**Exercise instructions:**
All of the lines below are to be transcribed faithfully, with pictures excluded from the copy.

**Supplied information:**
○ ○ ○ ○ ○ ○ ○

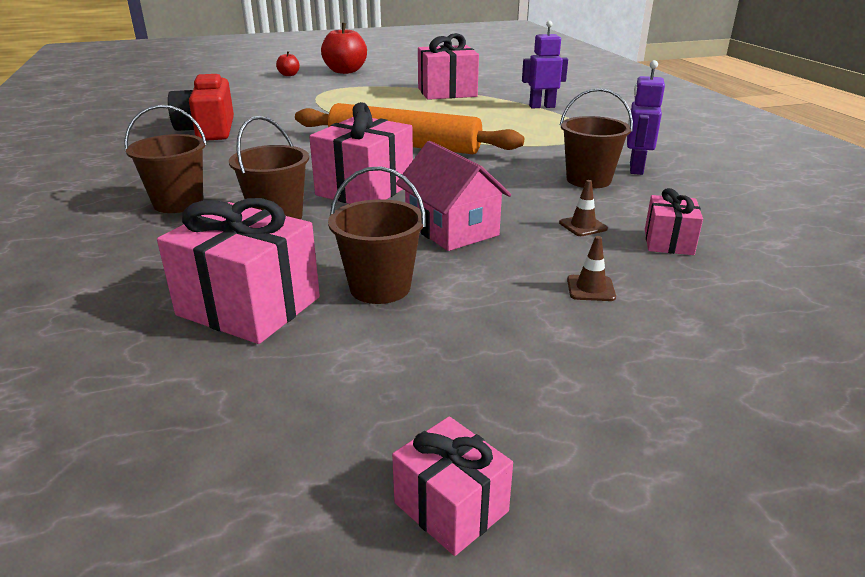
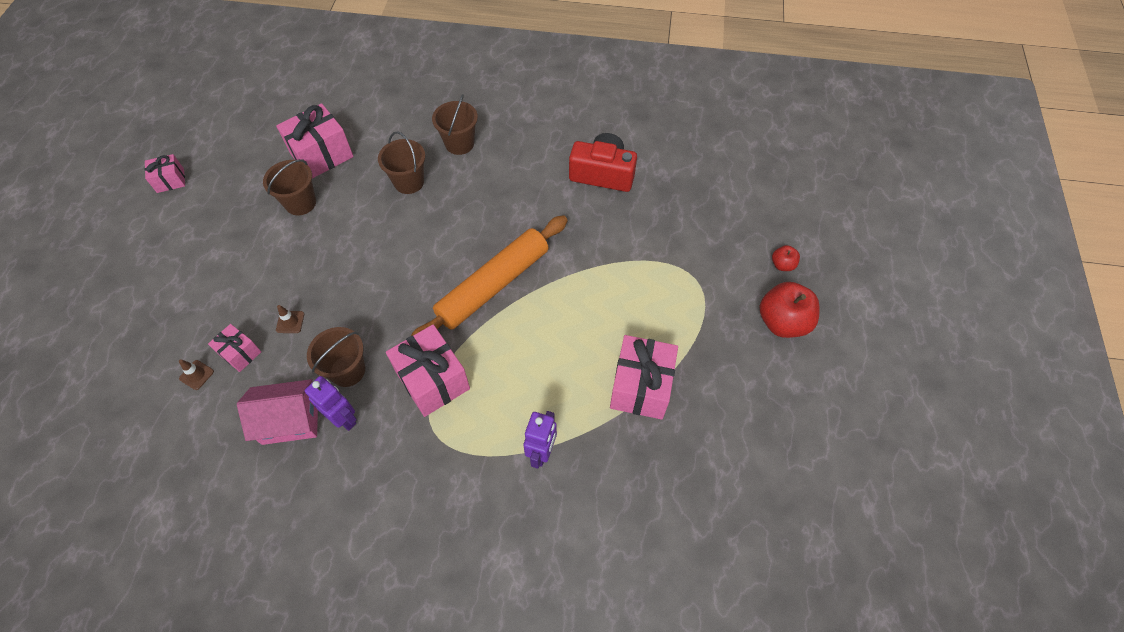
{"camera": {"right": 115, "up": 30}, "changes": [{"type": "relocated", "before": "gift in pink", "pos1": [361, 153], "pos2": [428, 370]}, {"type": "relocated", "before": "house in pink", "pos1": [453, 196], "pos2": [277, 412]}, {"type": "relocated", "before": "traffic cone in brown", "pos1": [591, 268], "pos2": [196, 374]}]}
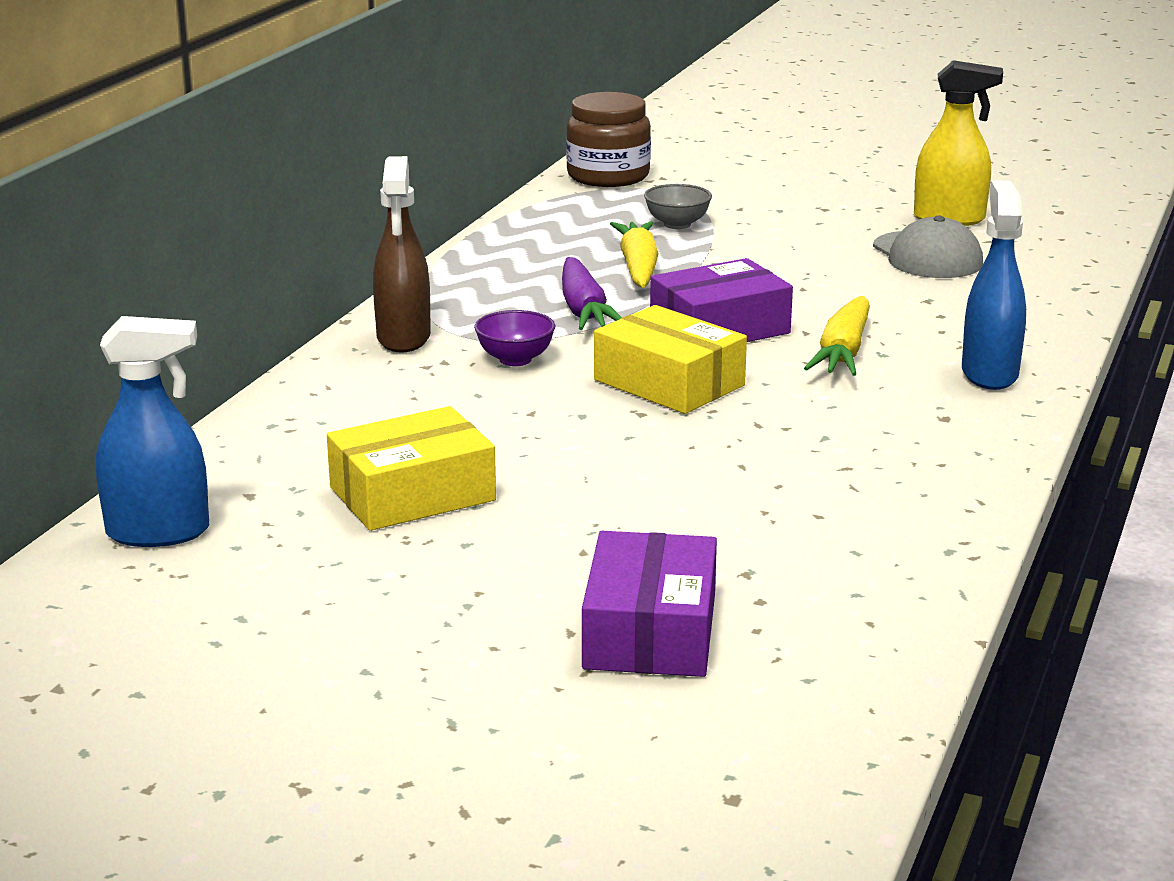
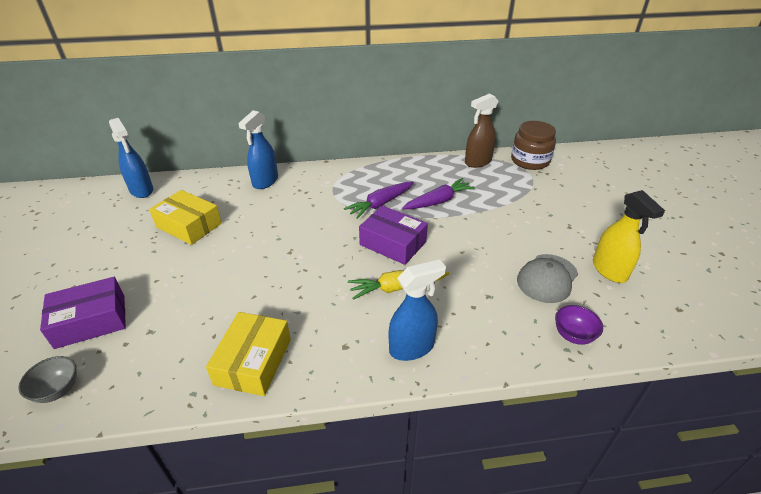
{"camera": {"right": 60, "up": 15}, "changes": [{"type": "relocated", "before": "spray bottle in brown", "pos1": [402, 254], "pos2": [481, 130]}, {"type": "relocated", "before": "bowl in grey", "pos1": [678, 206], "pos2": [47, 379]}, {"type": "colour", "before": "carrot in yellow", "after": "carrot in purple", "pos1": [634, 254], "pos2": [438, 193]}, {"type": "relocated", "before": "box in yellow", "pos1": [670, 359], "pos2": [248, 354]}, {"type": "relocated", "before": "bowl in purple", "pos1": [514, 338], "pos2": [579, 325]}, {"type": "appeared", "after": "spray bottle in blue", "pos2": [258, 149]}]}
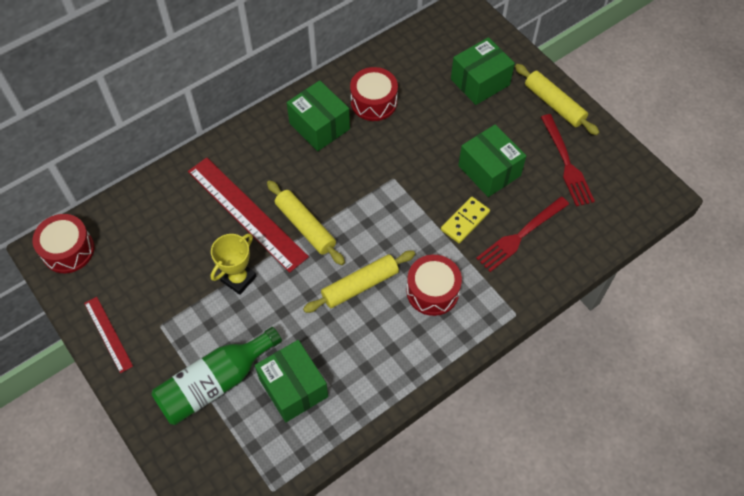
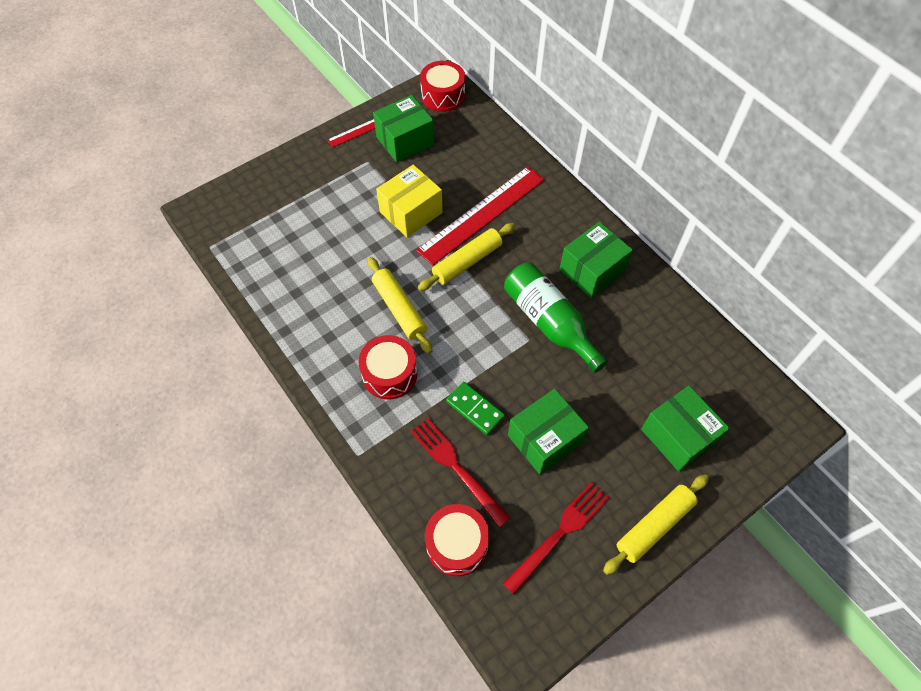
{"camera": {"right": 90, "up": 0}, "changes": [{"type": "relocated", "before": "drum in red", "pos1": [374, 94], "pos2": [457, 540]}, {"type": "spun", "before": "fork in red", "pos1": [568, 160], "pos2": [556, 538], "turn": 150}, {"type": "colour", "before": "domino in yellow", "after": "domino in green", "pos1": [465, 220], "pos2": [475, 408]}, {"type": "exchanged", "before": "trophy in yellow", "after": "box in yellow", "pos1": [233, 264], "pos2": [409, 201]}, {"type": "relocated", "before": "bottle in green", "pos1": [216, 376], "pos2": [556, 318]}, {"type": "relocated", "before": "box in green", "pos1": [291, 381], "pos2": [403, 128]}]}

○ ○ ○ ○ ○ ○ ○

**Problem solution:**
{"camera": {"right": 115, "up": 30}, "changes": [{"type": "relocated", "before": "gift in pink", "pos1": [361, 153], "pos2": [428, 370]}, {"type": "relocated", "before": "house in pink", "pos1": [453, 196], "pos2": [277, 412]}, {"type": "relocated", "before": "traffic cone in brown", "pos1": [591, 268], "pos2": [196, 374]}]}
{"camera": {"right": 60, "up": 15}, "changes": [{"type": "relocated", "before": "spray bottle in brown", "pos1": [402, 254], "pos2": [481, 130]}, {"type": "relocated", "before": "bowl in grey", "pos1": [678, 206], "pos2": [47, 379]}, {"type": "colour", "before": "carrot in yellow", "after": "carrot in purple", "pos1": [634, 254], "pos2": [438, 193]}, {"type": "relocated", "before": "box in yellow", "pos1": [670, 359], "pos2": [248, 354]}, {"type": "relocated", "before": "bowl in purple", "pos1": [514, 338], "pos2": [579, 325]}, {"type": "appeared", "after": "spray bottle in blue", "pos2": [258, 149]}]}
{"camera": {"right": 90, "up": 0}, "changes": [{"type": "relocated", "before": "drum in red", "pos1": [374, 94], "pos2": [457, 540]}, {"type": "spun", "before": "fork in red", "pos1": [568, 160], "pos2": [556, 538], "turn": 150}, {"type": "colour", "before": "domino in yellow", "after": "domino in green", "pos1": [465, 220], "pos2": [475, 408]}, {"type": "exchanged", "before": "trophy in yellow", "after": "box in yellow", "pos1": [233, 264], "pos2": [409, 201]}, {"type": "relocated", "before": "bottle in green", "pos1": [216, 376], "pos2": [556, 318]}, {"type": "relocated", "before": "box in green", "pos1": [291, 381], "pos2": [403, 128]}]}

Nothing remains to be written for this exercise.